__Extracted information__.
╭──

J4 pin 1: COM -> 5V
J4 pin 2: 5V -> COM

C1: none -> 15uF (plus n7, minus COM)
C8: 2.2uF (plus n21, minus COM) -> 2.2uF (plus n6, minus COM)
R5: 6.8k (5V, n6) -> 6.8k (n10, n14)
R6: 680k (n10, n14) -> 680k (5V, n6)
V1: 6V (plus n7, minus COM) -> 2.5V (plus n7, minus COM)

╰──
╭──

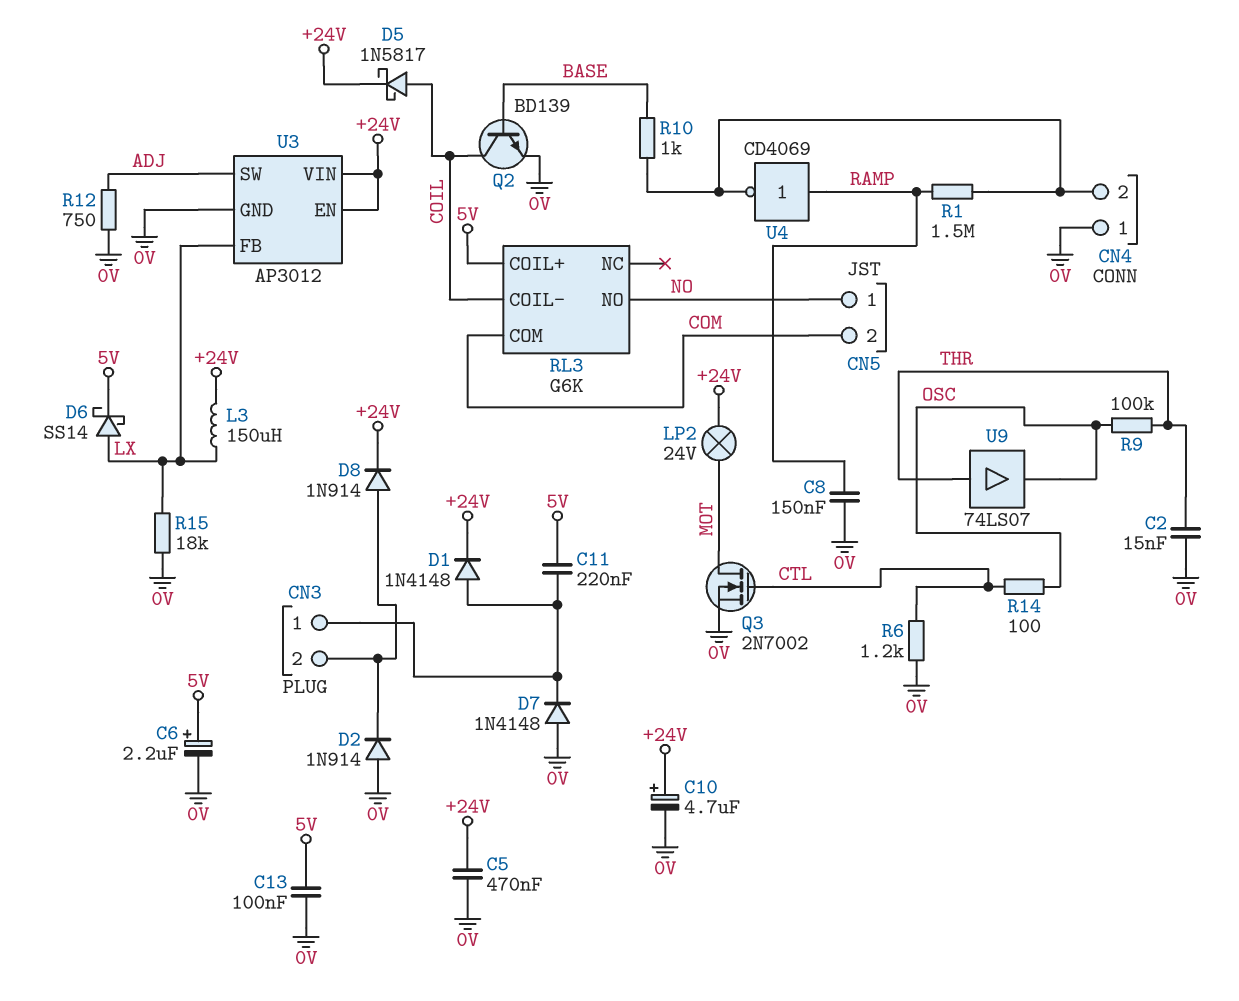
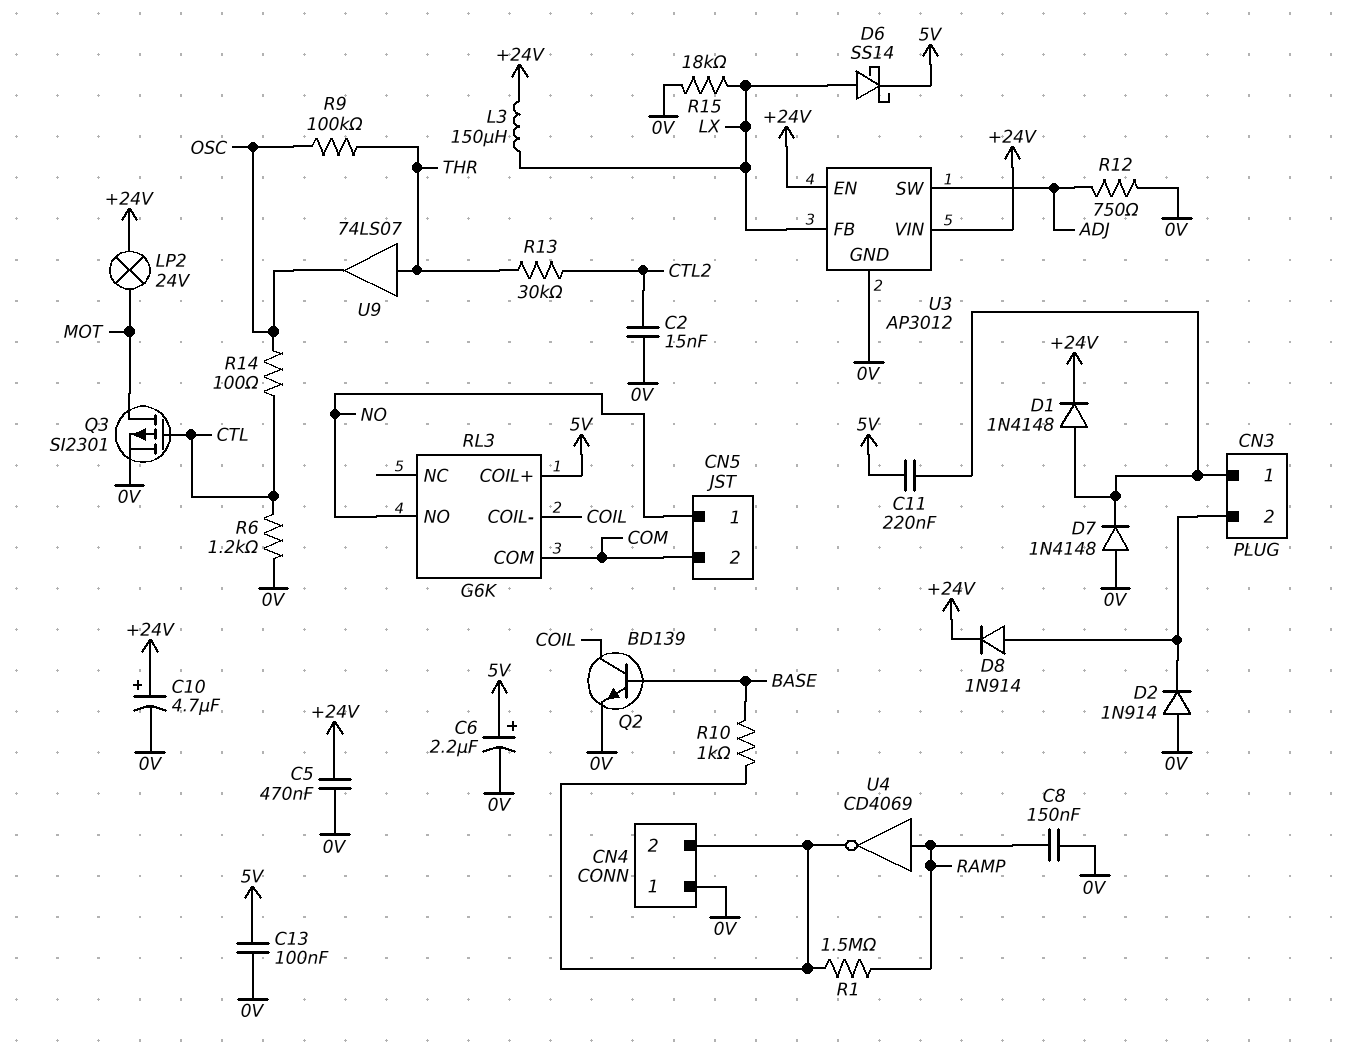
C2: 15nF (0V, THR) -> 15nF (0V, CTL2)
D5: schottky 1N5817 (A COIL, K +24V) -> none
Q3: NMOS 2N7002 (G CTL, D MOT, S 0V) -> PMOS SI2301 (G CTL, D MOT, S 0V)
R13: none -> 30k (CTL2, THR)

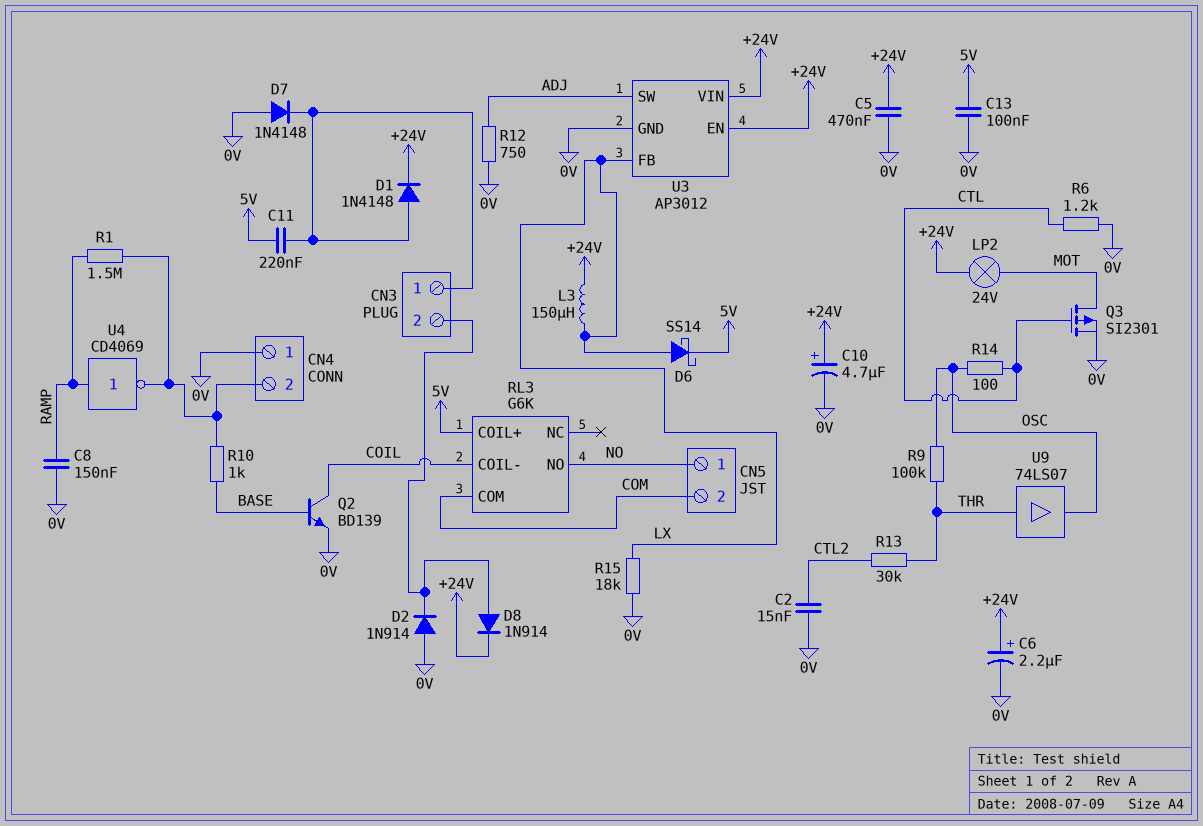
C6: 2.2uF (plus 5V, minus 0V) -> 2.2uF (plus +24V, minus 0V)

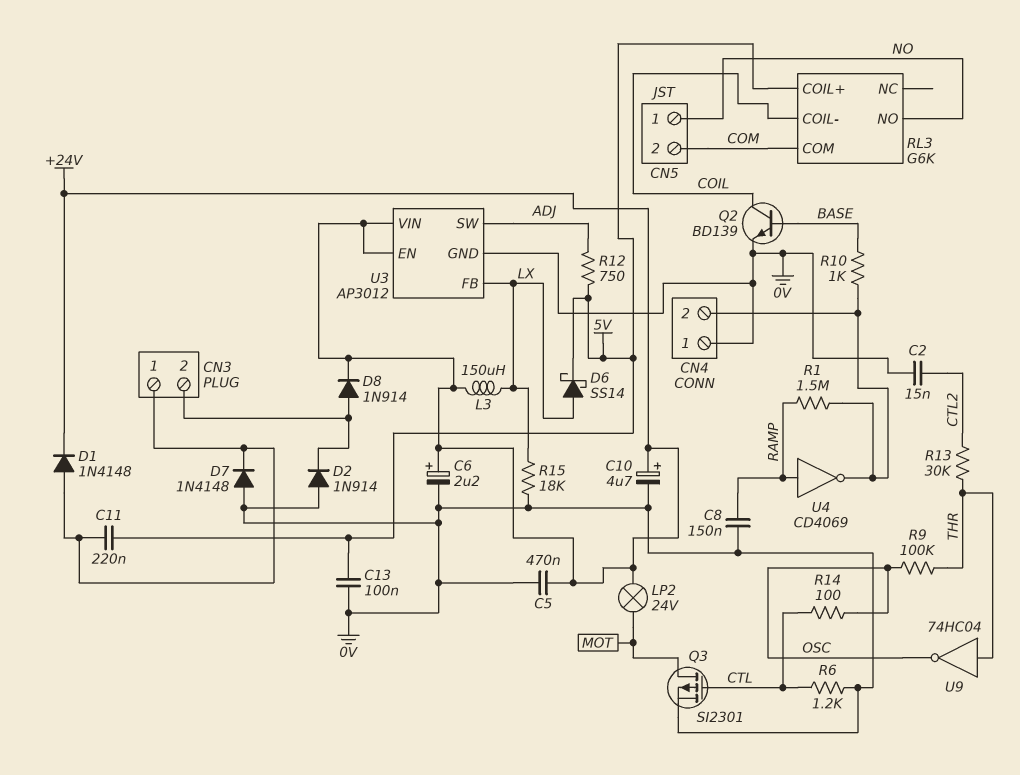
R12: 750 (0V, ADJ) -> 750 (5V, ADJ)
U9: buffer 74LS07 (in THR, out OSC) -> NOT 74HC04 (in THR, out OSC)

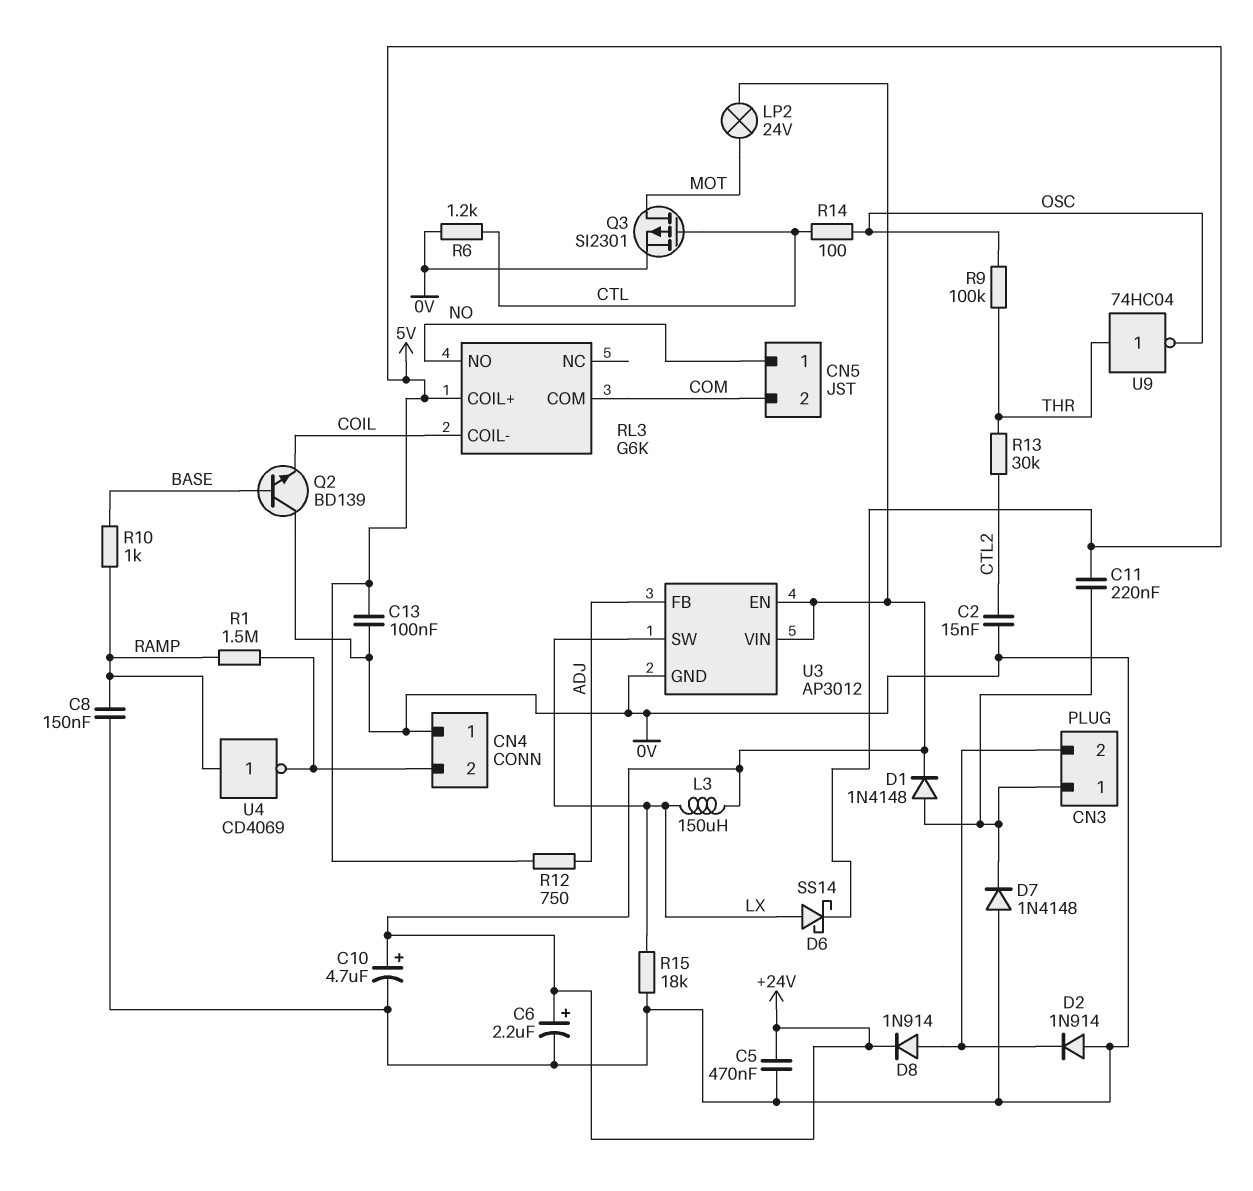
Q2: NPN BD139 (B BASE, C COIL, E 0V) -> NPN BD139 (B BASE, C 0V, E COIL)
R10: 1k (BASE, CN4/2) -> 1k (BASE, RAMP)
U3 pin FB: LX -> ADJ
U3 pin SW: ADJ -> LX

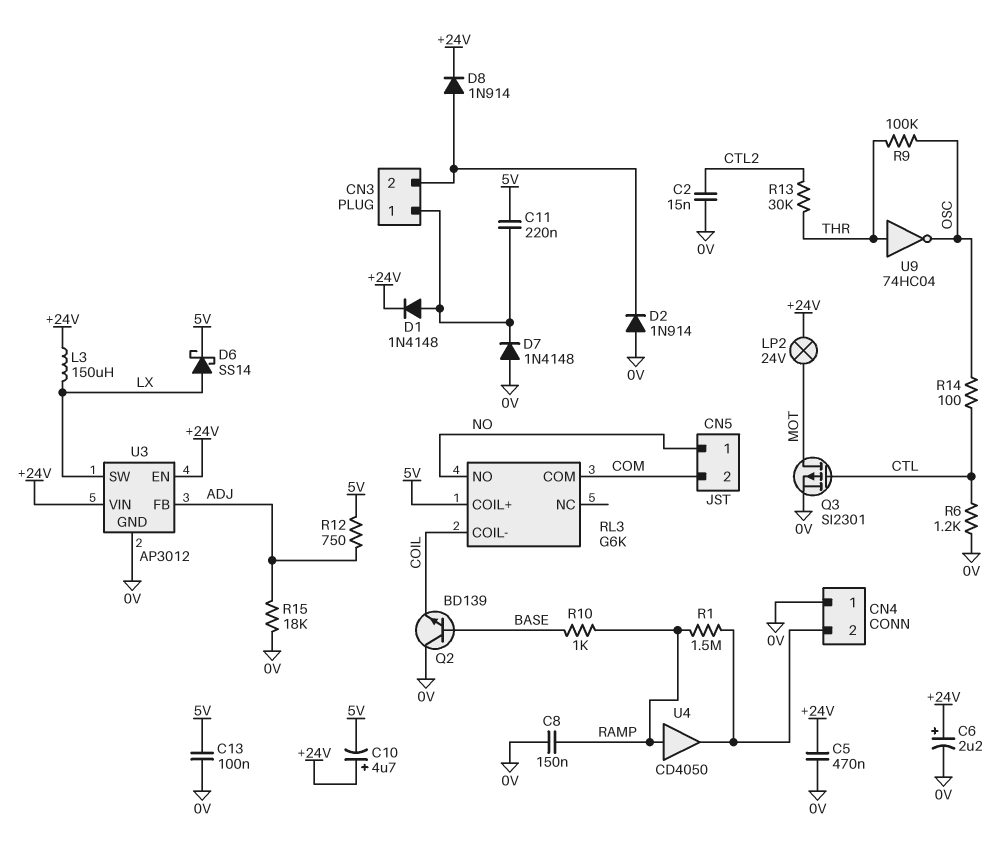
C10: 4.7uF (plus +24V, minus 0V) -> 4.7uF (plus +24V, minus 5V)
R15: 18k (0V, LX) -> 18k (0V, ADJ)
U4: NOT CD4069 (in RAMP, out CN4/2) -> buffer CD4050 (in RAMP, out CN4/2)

╰──

__What is being asked__. Return exactly the part of the listing above that opens with the line containing "U3 pin FB: LX -> ADJ" and closes with the line containing "U4: NOT CD4069". Pictures stay out.

__Solution to the problem__.
U3 pin FB: LX -> ADJ
U3 pin SW: ADJ -> LX

C10: 4.7uF (plus +24V, minus 0V) -> 4.7uF (plus +24V, minus 5V)
R15: 18k (0V, LX) -> 18k (0V, ADJ)
U4: NOT CD4069 (in RAMP, out CN4/2) -> buffer CD4050 (in RAMP, out CN4/2)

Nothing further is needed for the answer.